::: DATA LISTING

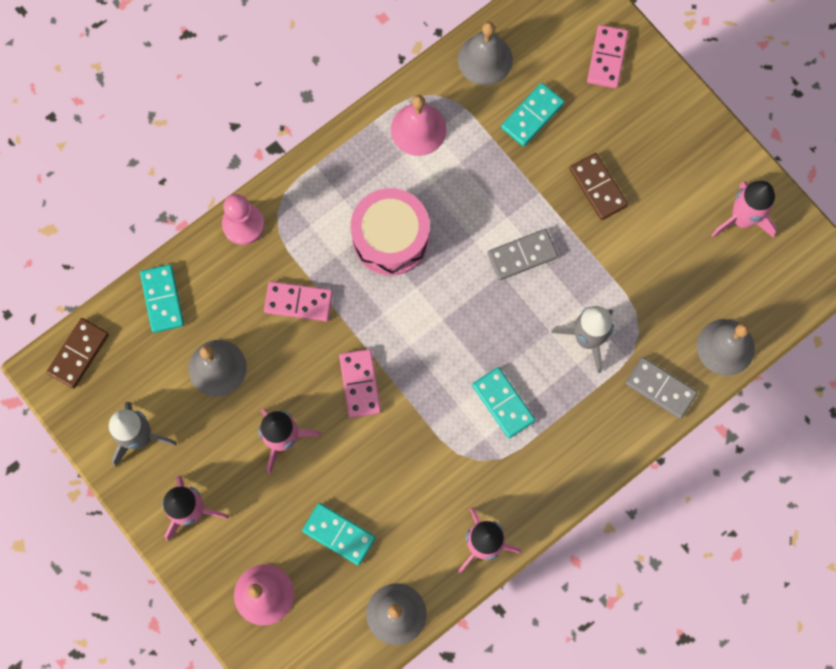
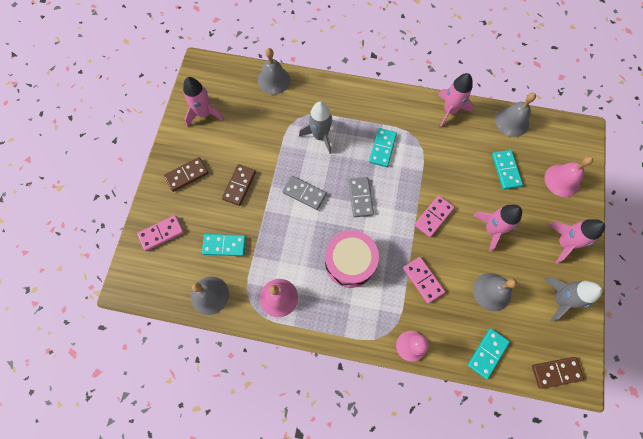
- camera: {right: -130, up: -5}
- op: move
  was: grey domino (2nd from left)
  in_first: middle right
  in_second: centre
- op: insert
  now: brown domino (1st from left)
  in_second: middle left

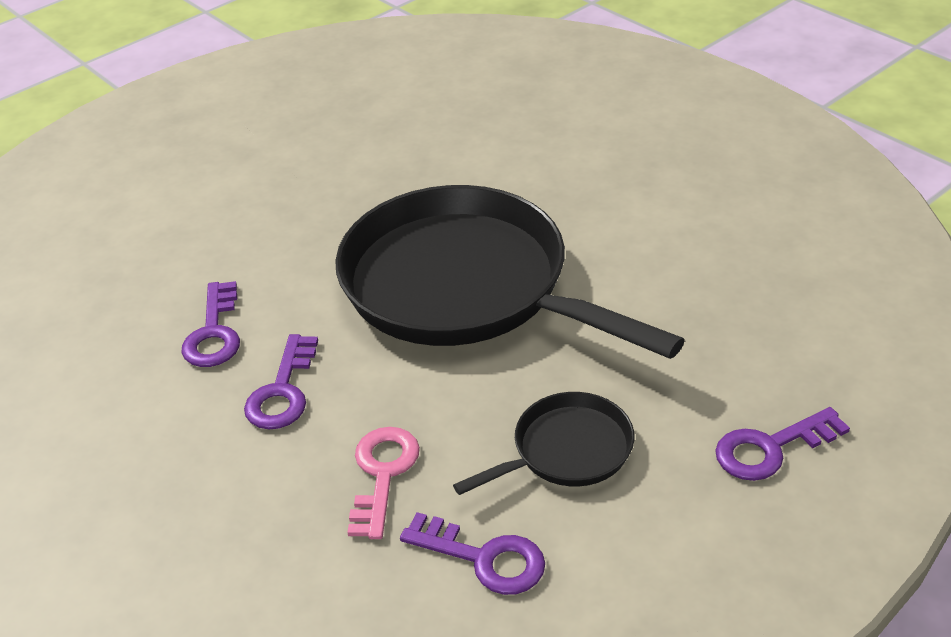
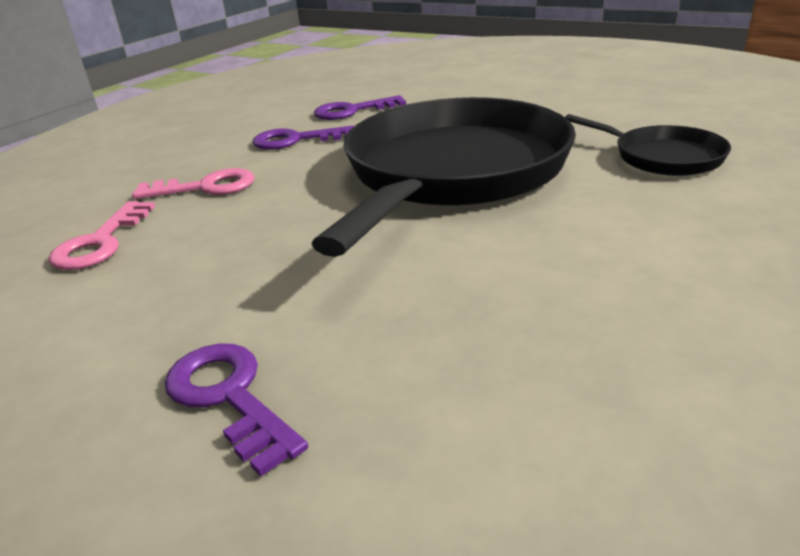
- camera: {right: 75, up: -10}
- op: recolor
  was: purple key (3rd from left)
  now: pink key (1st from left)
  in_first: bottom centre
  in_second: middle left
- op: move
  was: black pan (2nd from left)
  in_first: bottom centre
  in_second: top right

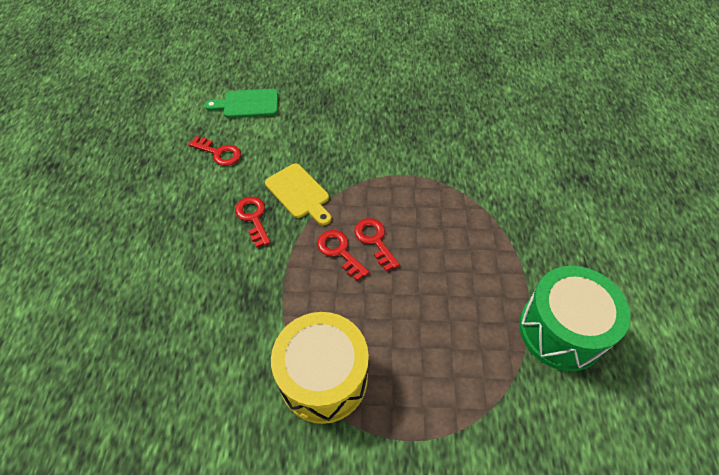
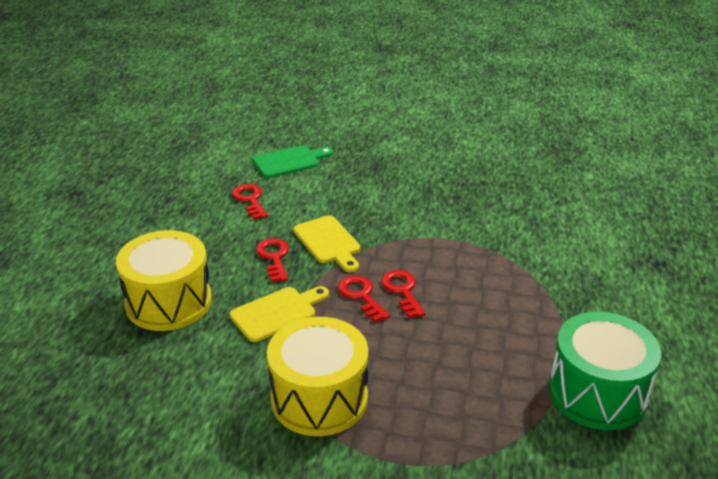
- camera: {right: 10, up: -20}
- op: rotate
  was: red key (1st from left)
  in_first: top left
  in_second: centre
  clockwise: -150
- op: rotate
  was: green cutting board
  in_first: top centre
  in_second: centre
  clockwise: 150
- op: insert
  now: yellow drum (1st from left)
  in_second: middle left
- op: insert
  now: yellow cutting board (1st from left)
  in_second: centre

::::::
::: DATA LISTING

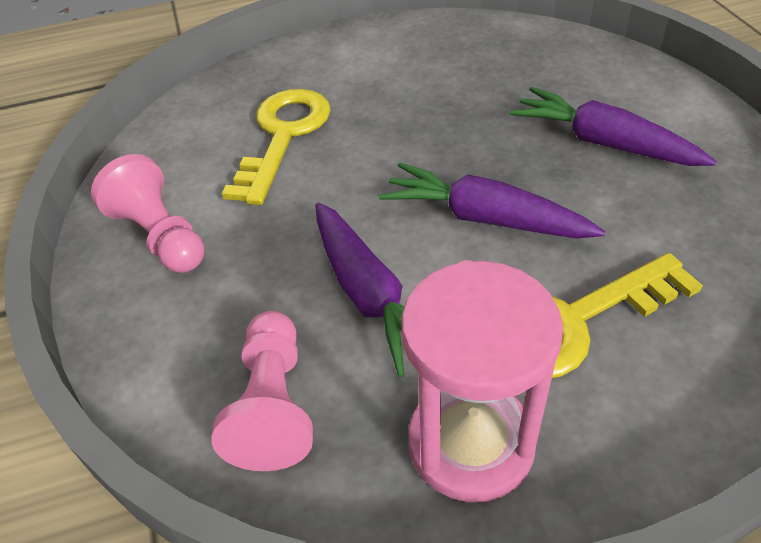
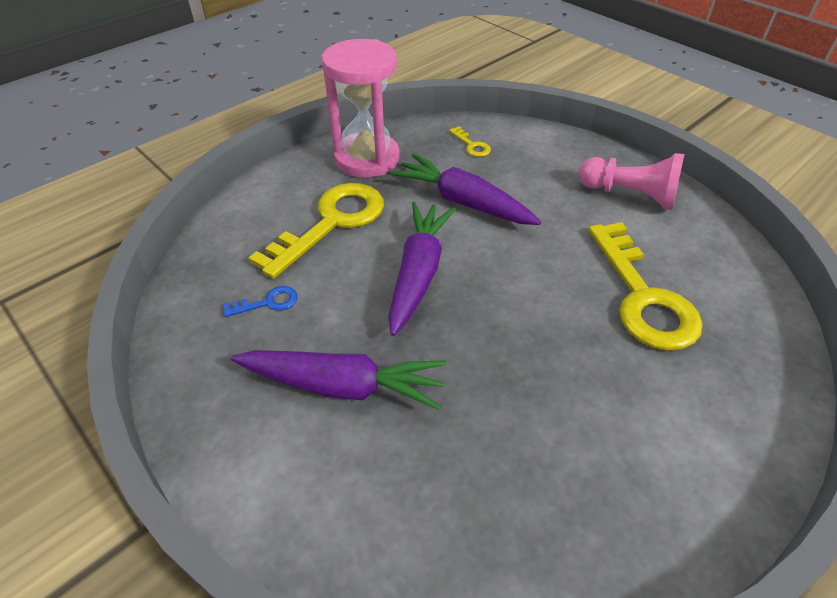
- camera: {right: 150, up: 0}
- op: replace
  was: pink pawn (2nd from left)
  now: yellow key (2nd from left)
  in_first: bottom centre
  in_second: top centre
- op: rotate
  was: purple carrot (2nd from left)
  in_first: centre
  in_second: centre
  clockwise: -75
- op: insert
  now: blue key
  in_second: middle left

::::::
::: DATA LISTING

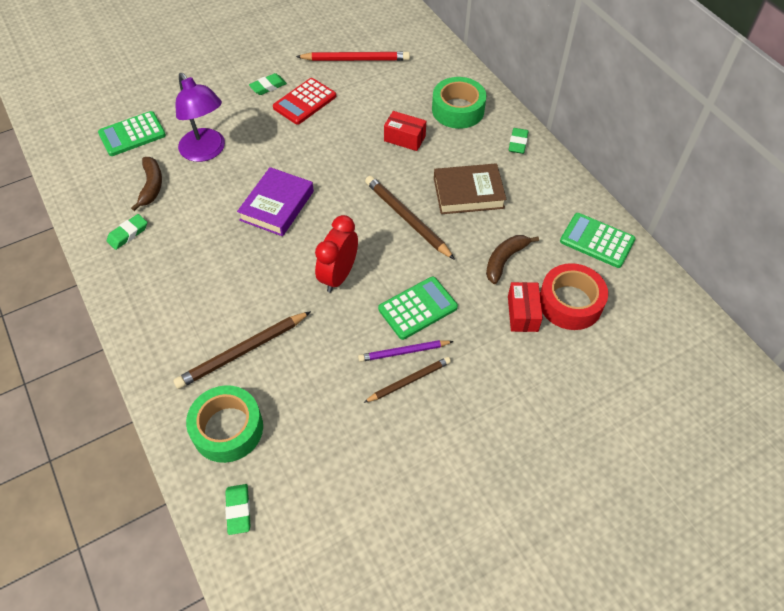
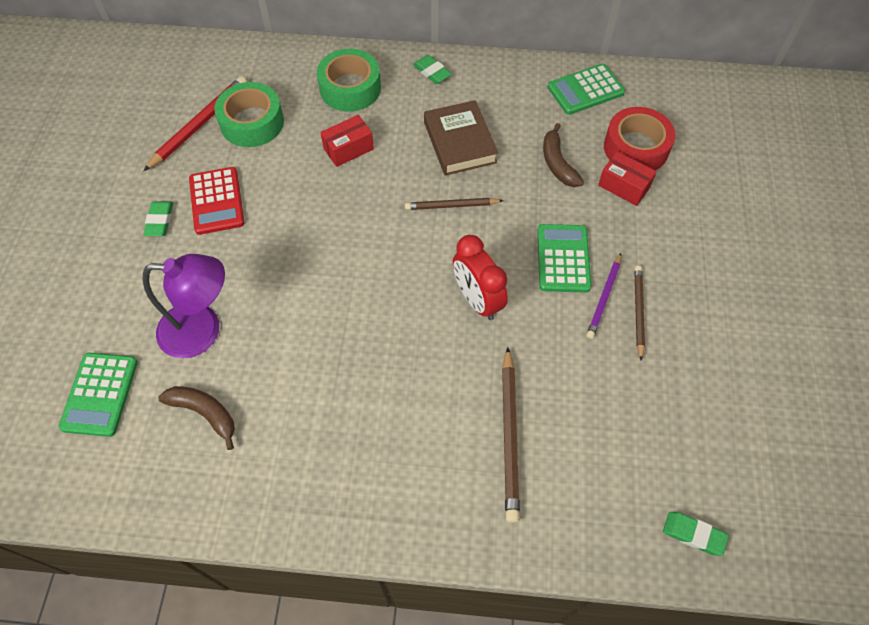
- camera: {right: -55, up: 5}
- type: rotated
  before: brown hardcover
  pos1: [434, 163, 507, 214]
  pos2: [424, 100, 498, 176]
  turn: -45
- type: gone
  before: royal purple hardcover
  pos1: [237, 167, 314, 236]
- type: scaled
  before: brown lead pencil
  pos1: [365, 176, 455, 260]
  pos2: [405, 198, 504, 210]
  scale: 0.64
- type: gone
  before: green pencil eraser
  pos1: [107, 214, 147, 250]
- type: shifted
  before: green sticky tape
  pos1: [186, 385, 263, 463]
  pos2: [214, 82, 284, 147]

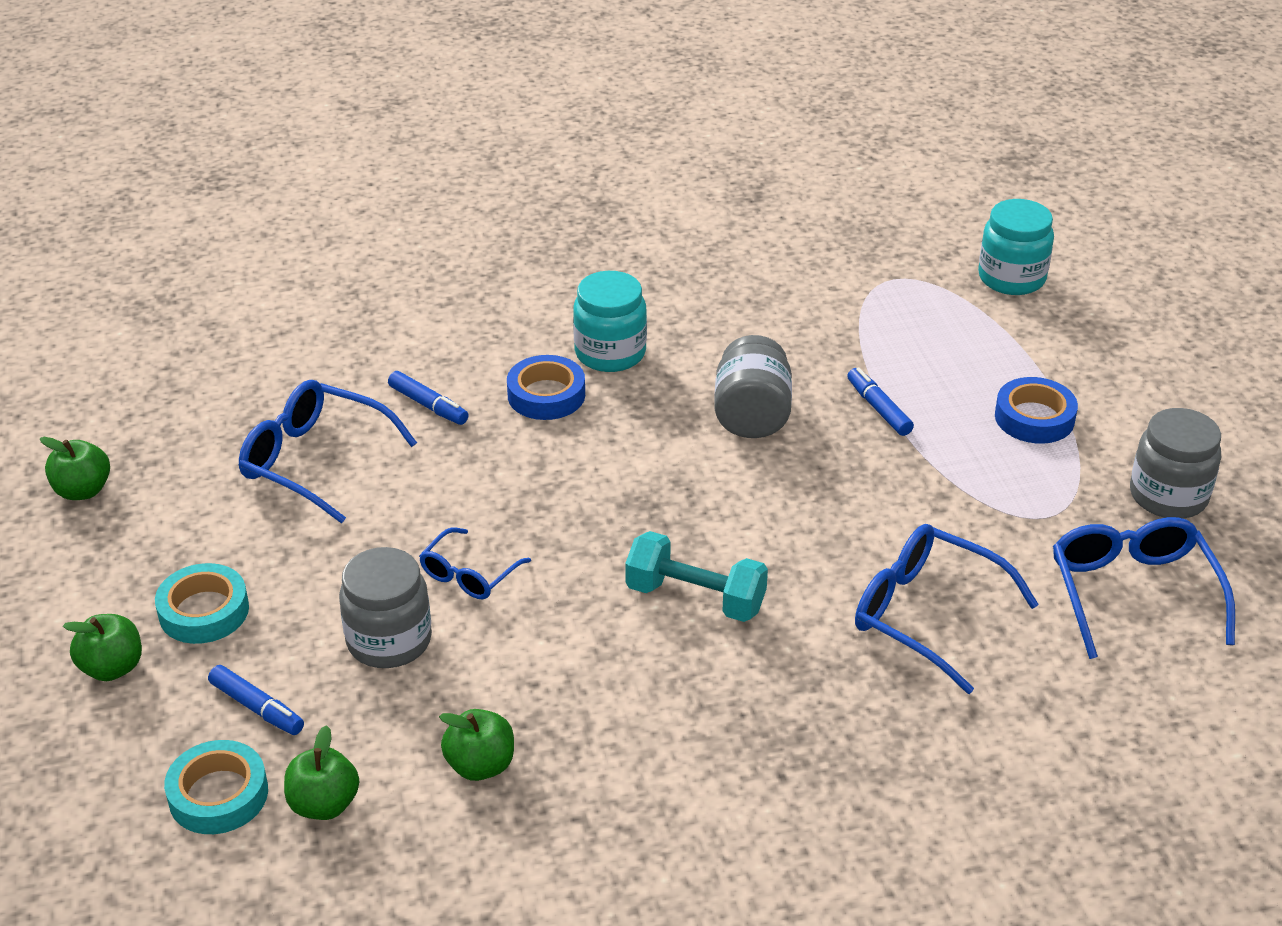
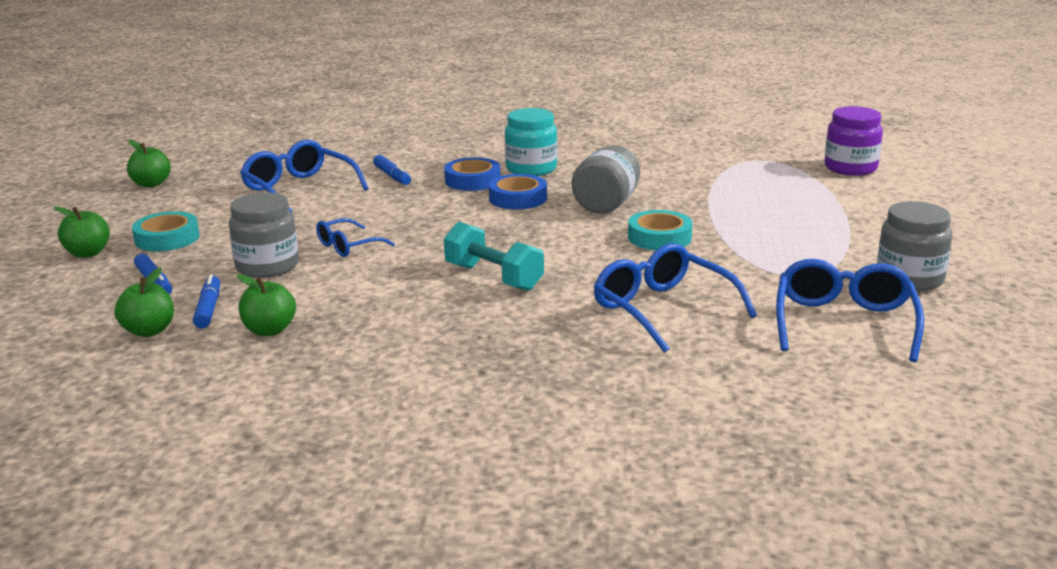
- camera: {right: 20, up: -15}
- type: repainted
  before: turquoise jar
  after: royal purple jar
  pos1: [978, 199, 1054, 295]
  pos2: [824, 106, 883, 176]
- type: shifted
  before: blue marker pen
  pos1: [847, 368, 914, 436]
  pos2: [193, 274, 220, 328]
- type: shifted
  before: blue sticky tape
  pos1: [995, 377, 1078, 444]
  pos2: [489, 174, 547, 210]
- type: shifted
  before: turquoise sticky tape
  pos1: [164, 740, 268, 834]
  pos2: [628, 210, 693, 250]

::::::

# EXERCISE INSTRUCTIONS
Please copy out each line of the material that holds the string "hardcover".

# RESULT OF THE EXERCISE
  before: brown hardcover
  before: royal purple hardcover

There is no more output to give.